Work instruction: Find the line containing "none -> green tile E8:H8 level 1" in the records below. Copy exactly that line and each one after it, ending at the line containing "none -> black brick D8:F8 level 1", and nothing more.

_ _ _ _ _

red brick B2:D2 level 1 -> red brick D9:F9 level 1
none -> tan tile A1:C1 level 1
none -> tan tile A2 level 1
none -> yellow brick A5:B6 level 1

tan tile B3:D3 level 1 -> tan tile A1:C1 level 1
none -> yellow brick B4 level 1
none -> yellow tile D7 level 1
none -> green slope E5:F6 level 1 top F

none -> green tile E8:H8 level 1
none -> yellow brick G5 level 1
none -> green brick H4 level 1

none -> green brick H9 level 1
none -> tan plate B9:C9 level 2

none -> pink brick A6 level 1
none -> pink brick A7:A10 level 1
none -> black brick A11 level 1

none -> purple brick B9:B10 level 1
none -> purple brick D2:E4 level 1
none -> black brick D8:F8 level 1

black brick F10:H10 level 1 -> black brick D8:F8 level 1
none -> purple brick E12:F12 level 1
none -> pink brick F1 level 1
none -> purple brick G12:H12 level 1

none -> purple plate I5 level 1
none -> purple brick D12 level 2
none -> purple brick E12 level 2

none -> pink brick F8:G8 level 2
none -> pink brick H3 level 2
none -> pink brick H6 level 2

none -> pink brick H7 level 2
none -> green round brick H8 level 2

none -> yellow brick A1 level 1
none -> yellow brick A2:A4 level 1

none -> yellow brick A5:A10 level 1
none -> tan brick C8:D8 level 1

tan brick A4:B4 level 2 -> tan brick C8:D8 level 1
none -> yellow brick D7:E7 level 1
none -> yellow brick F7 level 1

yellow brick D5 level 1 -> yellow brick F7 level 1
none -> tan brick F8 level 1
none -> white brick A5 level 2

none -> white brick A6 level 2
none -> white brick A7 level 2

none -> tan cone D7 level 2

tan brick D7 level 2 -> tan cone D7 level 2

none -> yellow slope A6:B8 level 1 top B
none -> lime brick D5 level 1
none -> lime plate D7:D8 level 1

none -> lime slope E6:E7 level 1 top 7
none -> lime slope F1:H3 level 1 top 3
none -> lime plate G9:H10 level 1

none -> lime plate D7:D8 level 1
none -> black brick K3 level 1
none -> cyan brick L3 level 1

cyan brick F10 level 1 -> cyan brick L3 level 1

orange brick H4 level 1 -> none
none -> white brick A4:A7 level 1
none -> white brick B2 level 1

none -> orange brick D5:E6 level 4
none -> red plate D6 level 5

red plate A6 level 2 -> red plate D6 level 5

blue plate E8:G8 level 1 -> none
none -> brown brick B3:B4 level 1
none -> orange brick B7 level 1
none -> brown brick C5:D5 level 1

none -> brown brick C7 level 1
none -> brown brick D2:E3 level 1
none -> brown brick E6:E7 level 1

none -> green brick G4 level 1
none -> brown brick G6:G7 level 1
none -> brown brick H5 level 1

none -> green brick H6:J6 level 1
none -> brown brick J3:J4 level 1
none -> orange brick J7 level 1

_ _ _ _ _

Final answer:
none -> green tile E8:H8 level 1
none -> yellow brick G5 level 1
none -> green brick H4 level 1

none -> green brick H9 level 1
none -> tan plate B9:C9 level 2

none -> pink brick A6 level 1
none -> pink brick A7:A10 level 1
none -> black brick A11 level 1

none -> purple brick B9:B10 level 1
none -> purple brick D2:E4 level 1
none -> black brick D8:F8 level 1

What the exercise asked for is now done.